(WHAT THIS TASK INVOLVES):
Repeat the records verbatim and leave the pictures out of your copy.

Edit tracking data
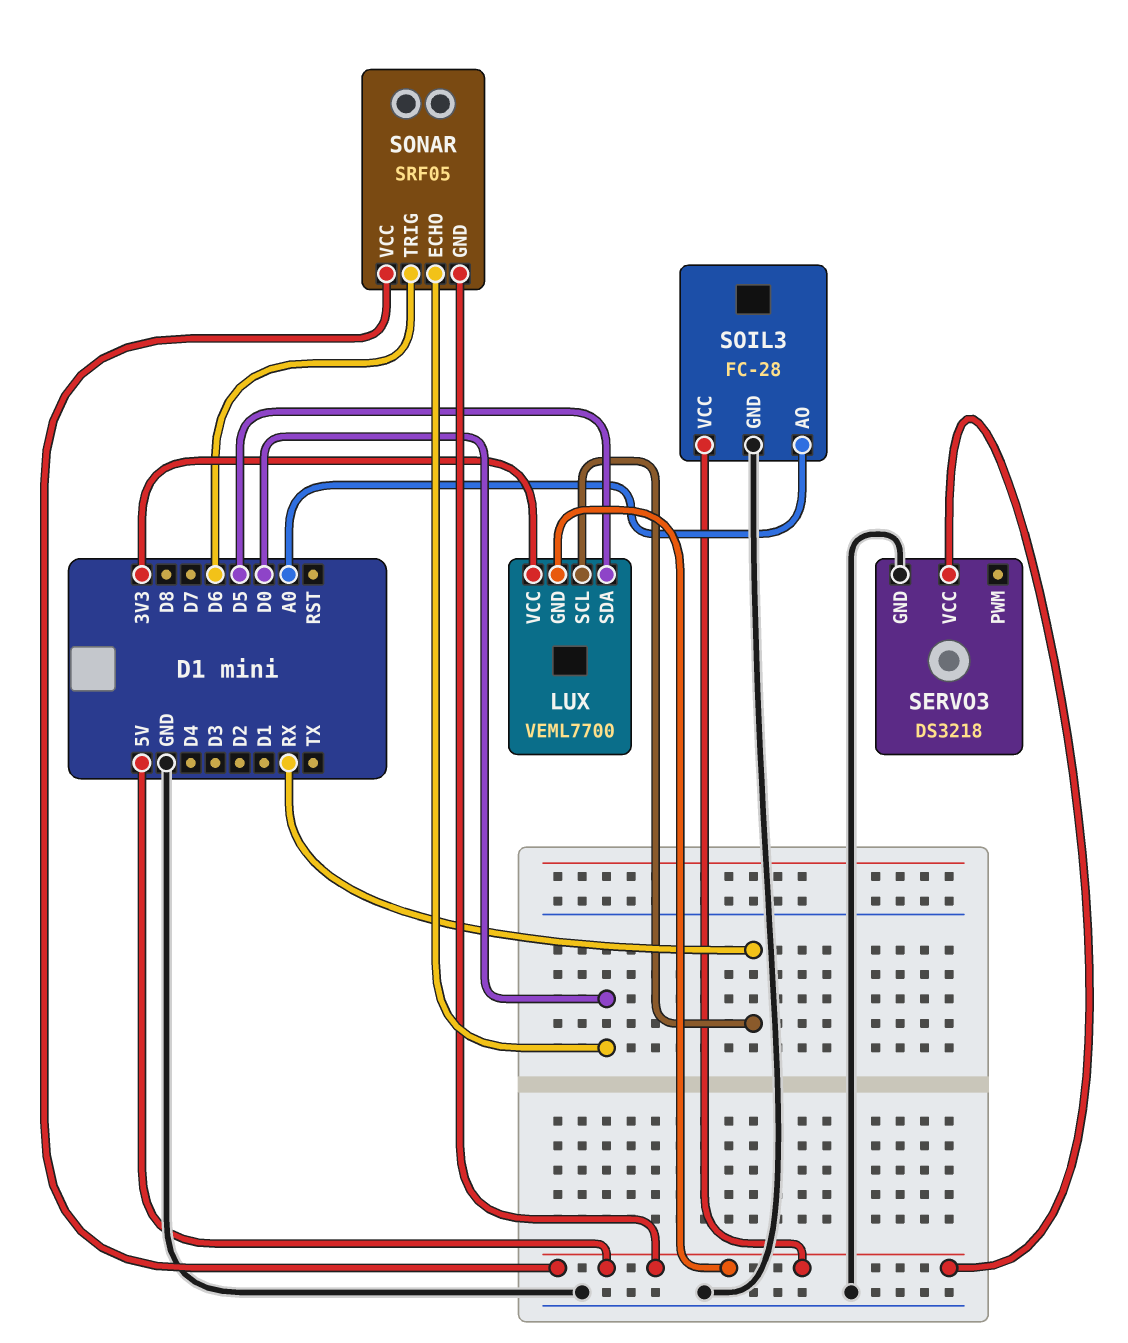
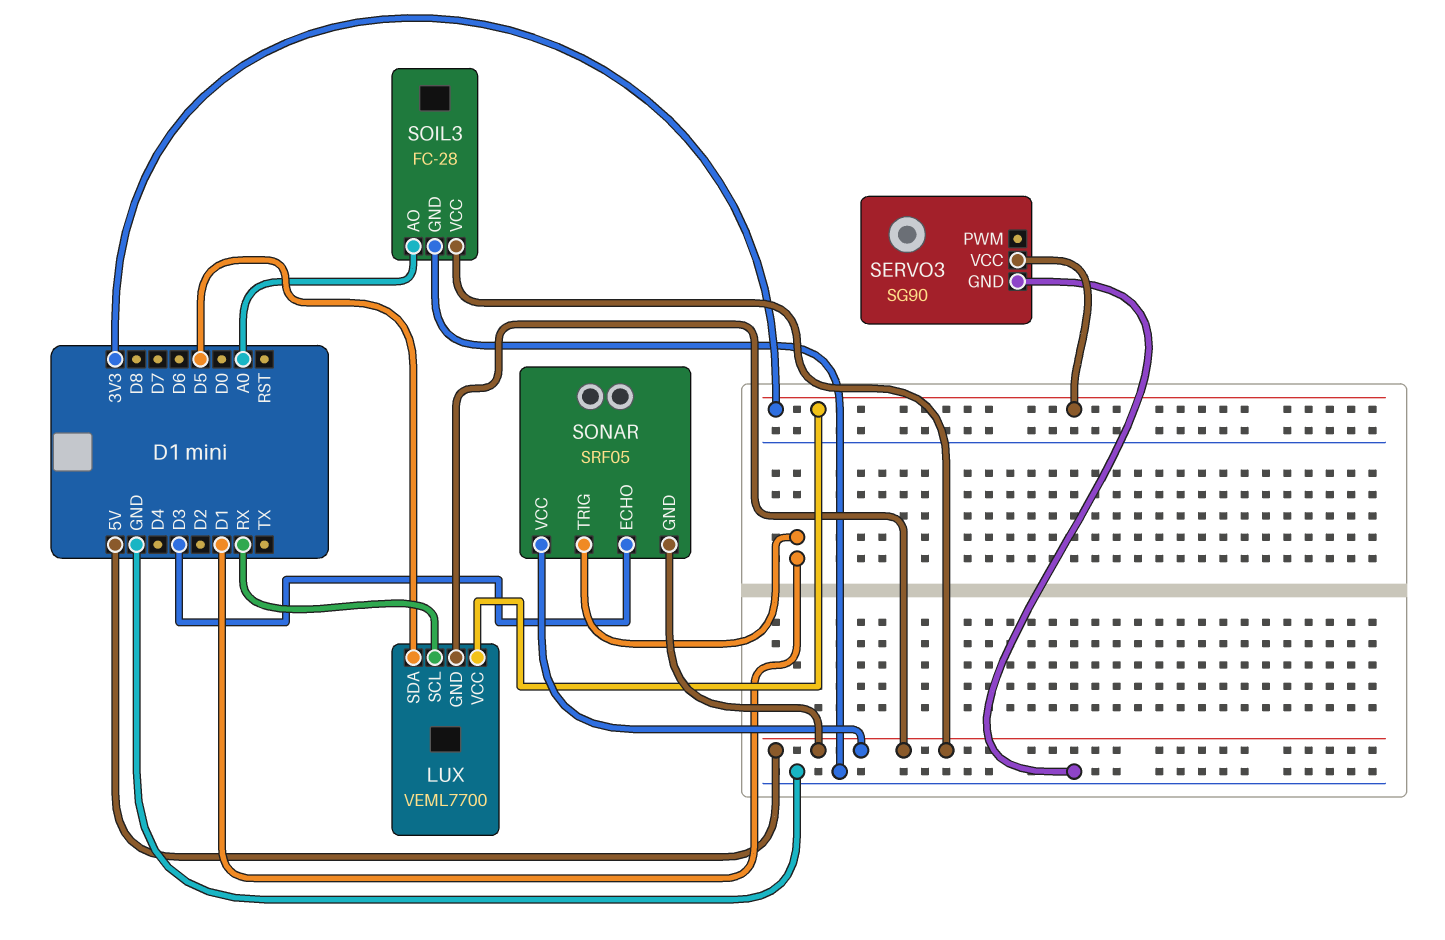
SERVO3: DS3218 -> SG90
SERVO3 pin VCC: 5V -> 3V3
SONAR pin ECHO: D0 -> D3
SONAR pin TRIG: D6 -> D1

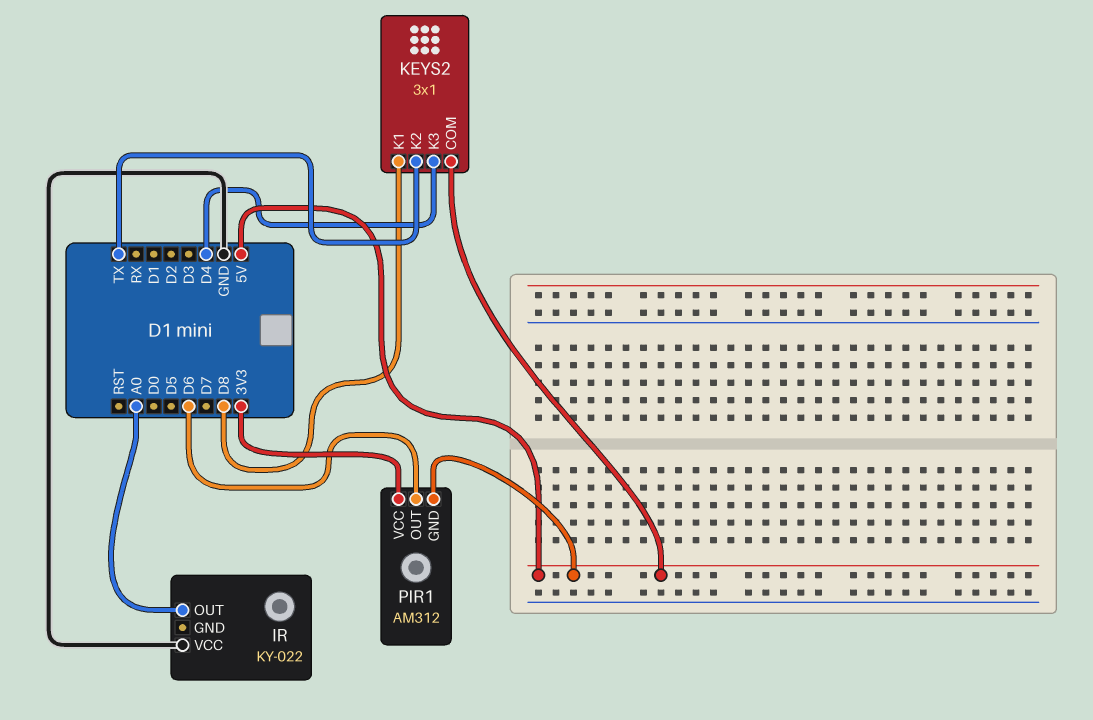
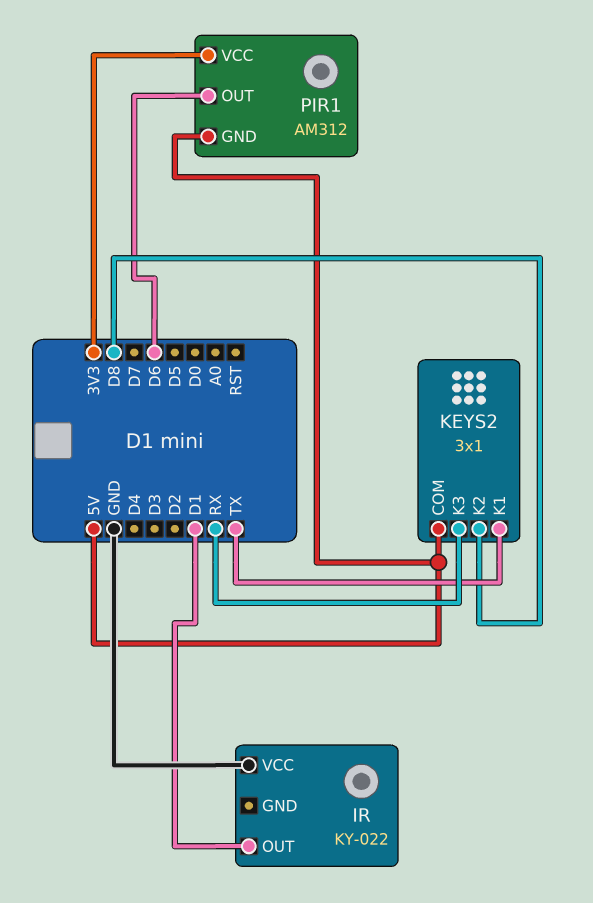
IR pin OUT: A0 -> D1
KEYS2 pin K1: D8 -> TX
KEYS2 pin K2: TX -> D8
KEYS2 pin K3: D4 -> RX

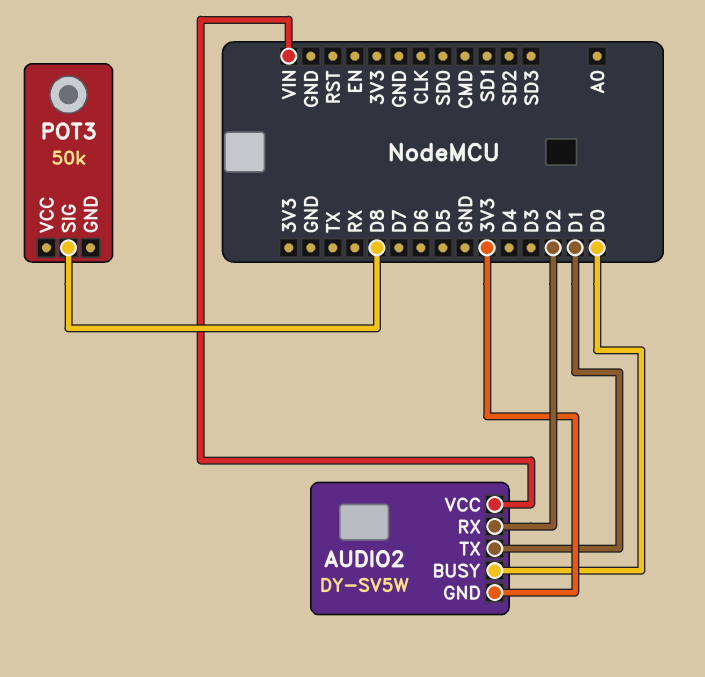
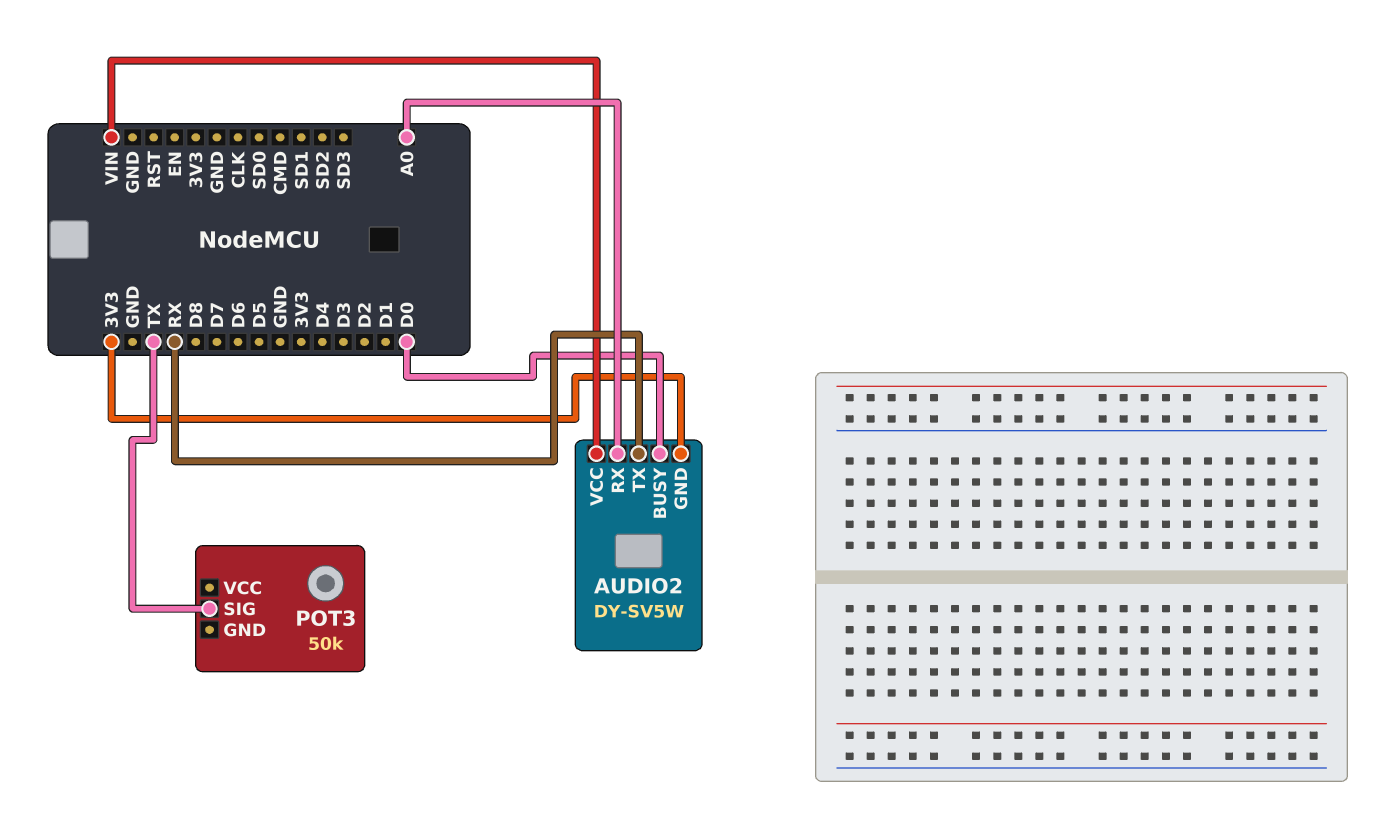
AUDIO2 pin RX: D2 -> A0
AUDIO2 pin TX: D1 -> RX
POT3 pin SIG: D8 -> TX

(SOLUTION FOR THIS TASK):
SERVO3: DS3218 -> SG90
SERVO3 pin VCC: 5V -> 3V3
SONAR pin ECHO: D0 -> D3
SONAR pin TRIG: D6 -> D1

IR pin OUT: A0 -> D1
KEYS2 pin K1: D8 -> TX
KEYS2 pin K2: TX -> D8
KEYS2 pin K3: D4 -> RX

AUDIO2 pin RX: D2 -> A0
AUDIO2 pin TX: D1 -> RX
POT3 pin SIG: D8 -> TX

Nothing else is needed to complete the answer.